> **Your task**
When the string "grey" is part of a line in the data below, report the whole line.
[Source records Boundary: Start]
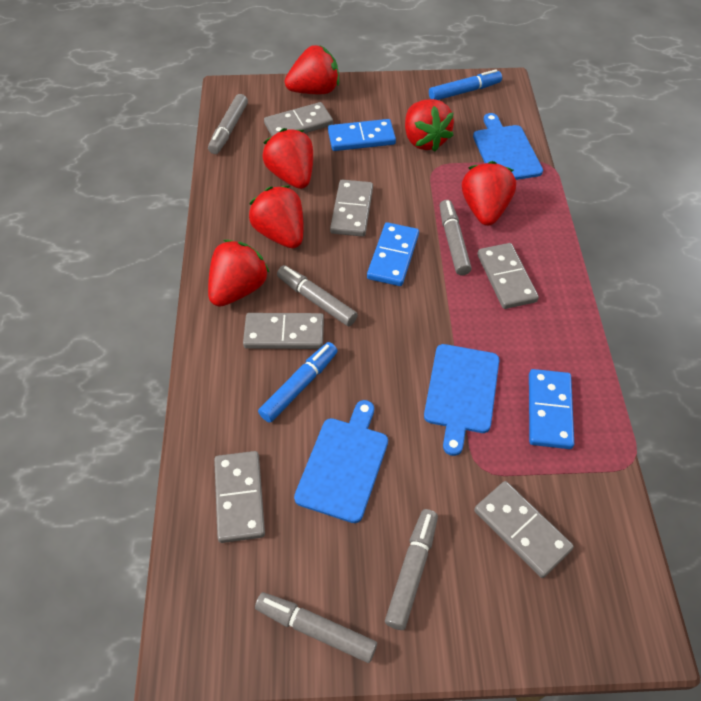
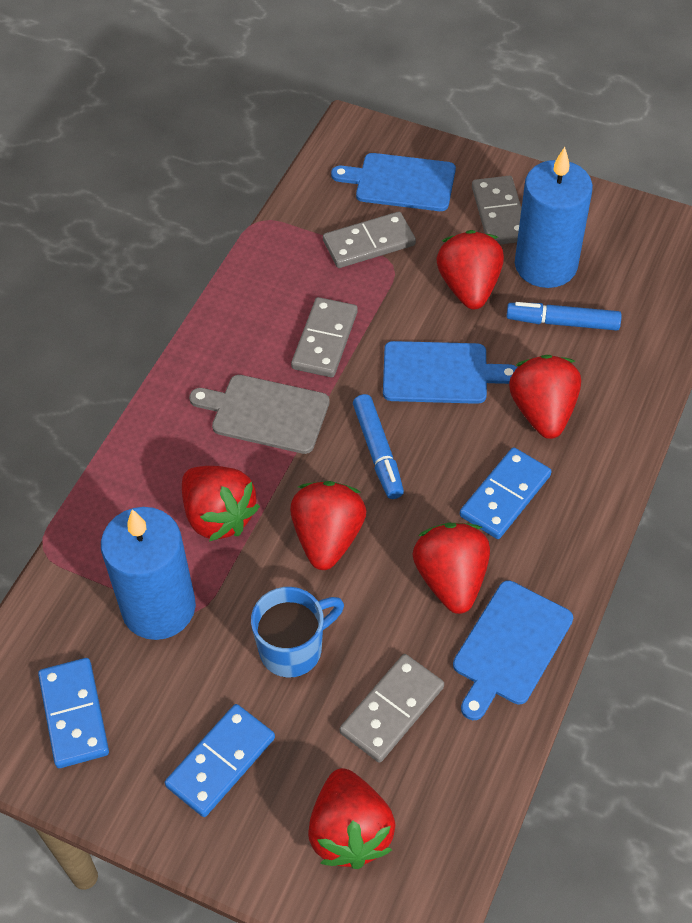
blue candle: 0 -> 2
blue mug: 0 -> 1
grey cutting board: 0 -> 1
grey domino: 6 -> 4
grey marker: 5 -> 0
[Source records Boundary: End]
> **Problem solution**
grey cutting board: 0 -> 1
grey domino: 6 -> 4
grey marker: 5 -> 0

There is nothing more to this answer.